Work item | Only the lines below starting at the one that contains "camera: 120 degrees right, 20 degrees up" and ending at the one that contains "(535, 470) = (181, 160): green" are to be reproduced, exactly and with both ends kept.

[Coordinate-based object records]
- - -

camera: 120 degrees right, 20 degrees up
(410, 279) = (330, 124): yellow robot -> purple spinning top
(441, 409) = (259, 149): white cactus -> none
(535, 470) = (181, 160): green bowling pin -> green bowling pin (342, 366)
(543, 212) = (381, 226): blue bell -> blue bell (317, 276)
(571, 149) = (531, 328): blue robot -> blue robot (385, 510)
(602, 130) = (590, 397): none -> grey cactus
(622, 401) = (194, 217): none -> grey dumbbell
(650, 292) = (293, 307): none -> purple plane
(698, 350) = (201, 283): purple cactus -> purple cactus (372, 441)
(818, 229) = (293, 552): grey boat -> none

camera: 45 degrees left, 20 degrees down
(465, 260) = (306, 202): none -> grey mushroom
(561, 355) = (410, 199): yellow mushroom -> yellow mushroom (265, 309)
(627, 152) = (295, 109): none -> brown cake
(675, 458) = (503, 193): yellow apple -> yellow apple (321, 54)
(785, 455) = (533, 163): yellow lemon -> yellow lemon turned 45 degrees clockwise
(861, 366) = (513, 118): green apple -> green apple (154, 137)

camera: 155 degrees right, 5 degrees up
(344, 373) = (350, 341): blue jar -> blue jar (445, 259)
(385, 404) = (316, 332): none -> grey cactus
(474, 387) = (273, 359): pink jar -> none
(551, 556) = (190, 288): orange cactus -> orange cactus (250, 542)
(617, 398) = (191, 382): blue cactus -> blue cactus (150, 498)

- - -

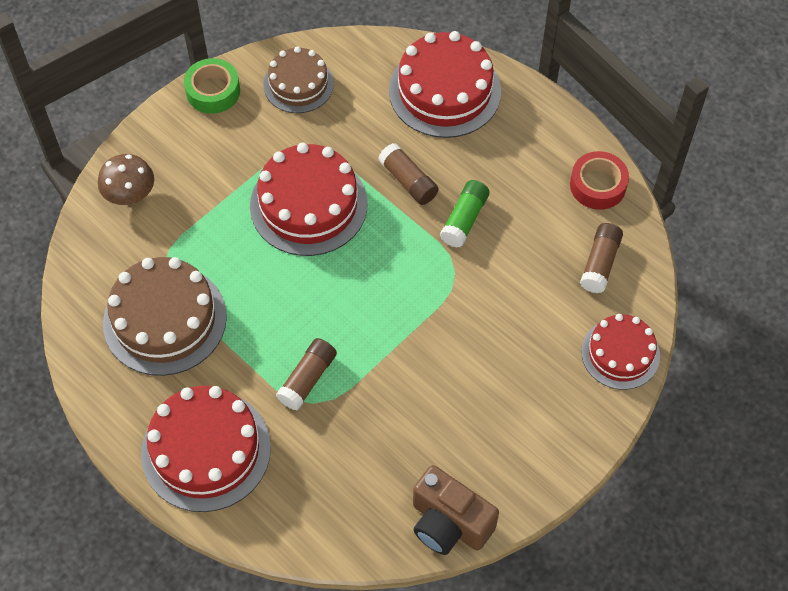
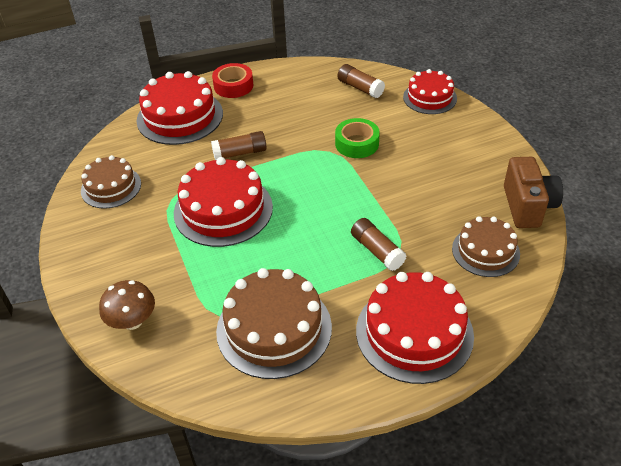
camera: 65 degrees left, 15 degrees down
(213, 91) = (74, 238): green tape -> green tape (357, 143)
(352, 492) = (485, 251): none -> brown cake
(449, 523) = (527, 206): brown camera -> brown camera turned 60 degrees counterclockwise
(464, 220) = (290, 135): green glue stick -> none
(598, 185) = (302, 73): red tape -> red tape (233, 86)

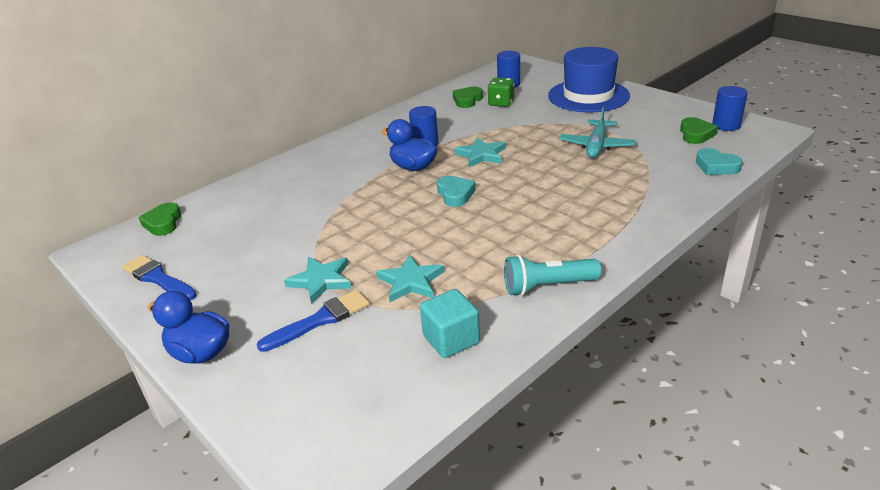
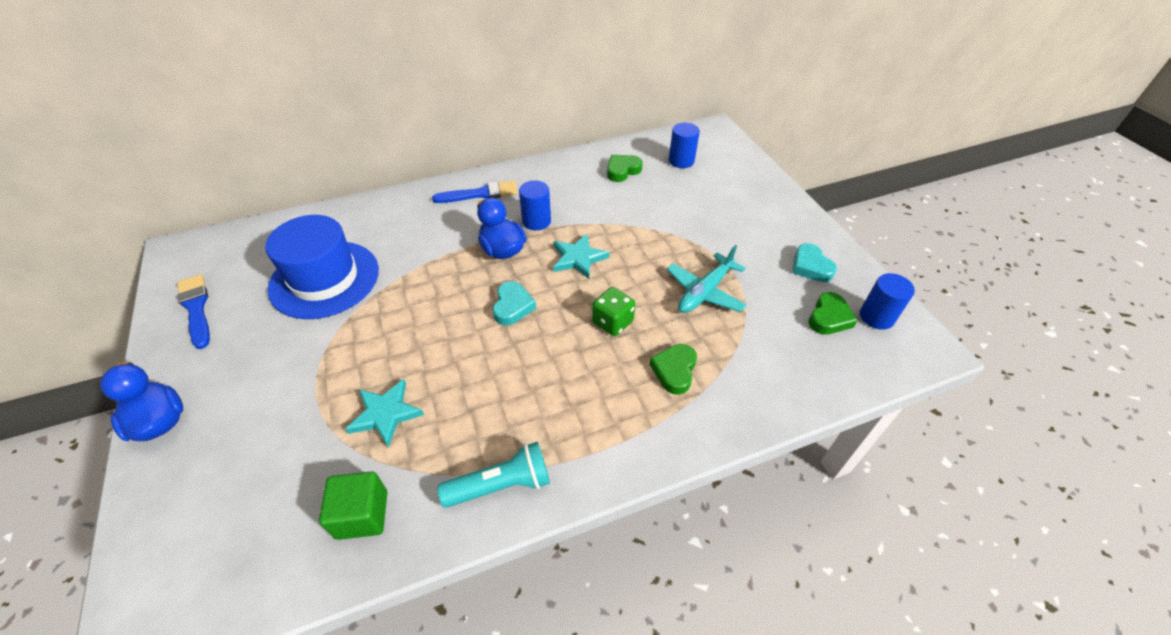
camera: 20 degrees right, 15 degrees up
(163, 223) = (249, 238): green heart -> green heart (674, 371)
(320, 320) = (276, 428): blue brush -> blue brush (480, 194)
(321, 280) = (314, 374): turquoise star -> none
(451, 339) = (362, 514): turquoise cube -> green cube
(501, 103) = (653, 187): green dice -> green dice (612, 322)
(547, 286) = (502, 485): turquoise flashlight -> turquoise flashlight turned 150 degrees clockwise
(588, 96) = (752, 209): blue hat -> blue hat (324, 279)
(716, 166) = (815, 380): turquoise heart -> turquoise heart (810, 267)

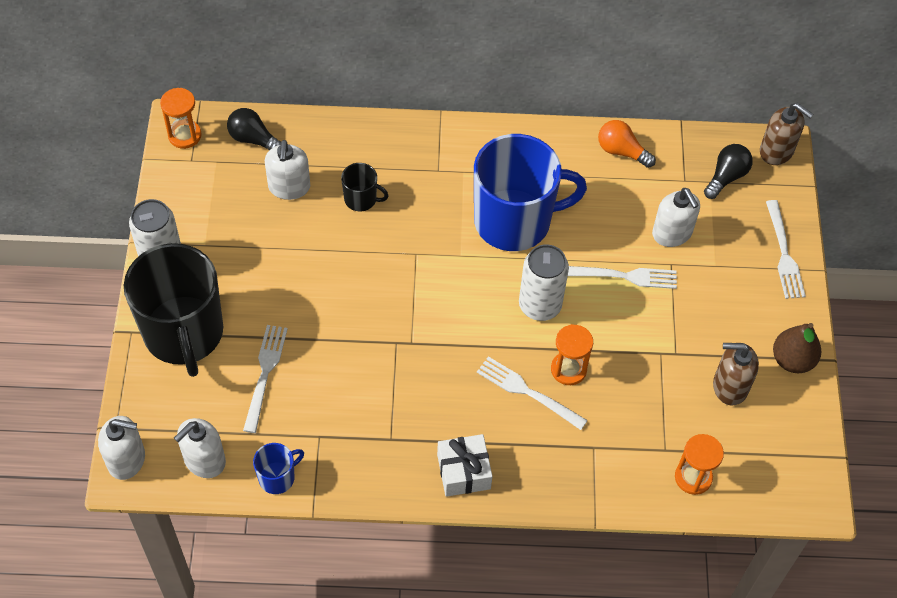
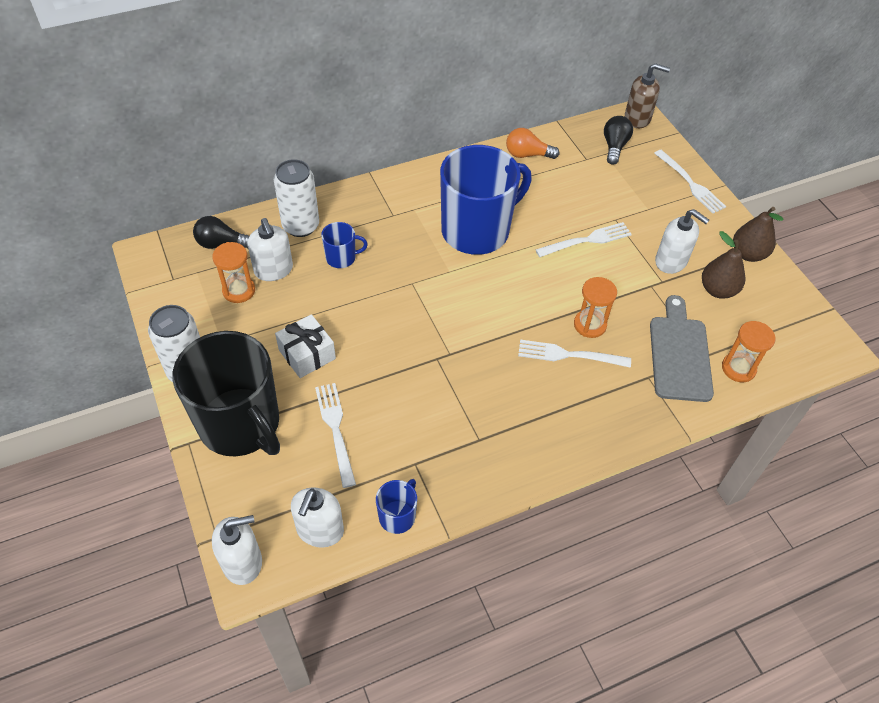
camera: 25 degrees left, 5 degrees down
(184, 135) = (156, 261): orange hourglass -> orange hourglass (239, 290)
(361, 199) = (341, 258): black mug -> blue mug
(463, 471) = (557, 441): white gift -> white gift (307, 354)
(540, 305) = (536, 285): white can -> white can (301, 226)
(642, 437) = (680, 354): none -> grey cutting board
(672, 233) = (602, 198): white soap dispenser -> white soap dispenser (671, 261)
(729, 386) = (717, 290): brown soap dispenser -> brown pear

- - -

Written reply |
camera: 120 degrees right, 20 degrees up
(410, 279) = (330, 124): yellow robot -> purple spinning top
(441, 409) = (259, 149): white cactus -> none
(535, 470) = (181, 160): green bowling pin -> green bowling pin (342, 366)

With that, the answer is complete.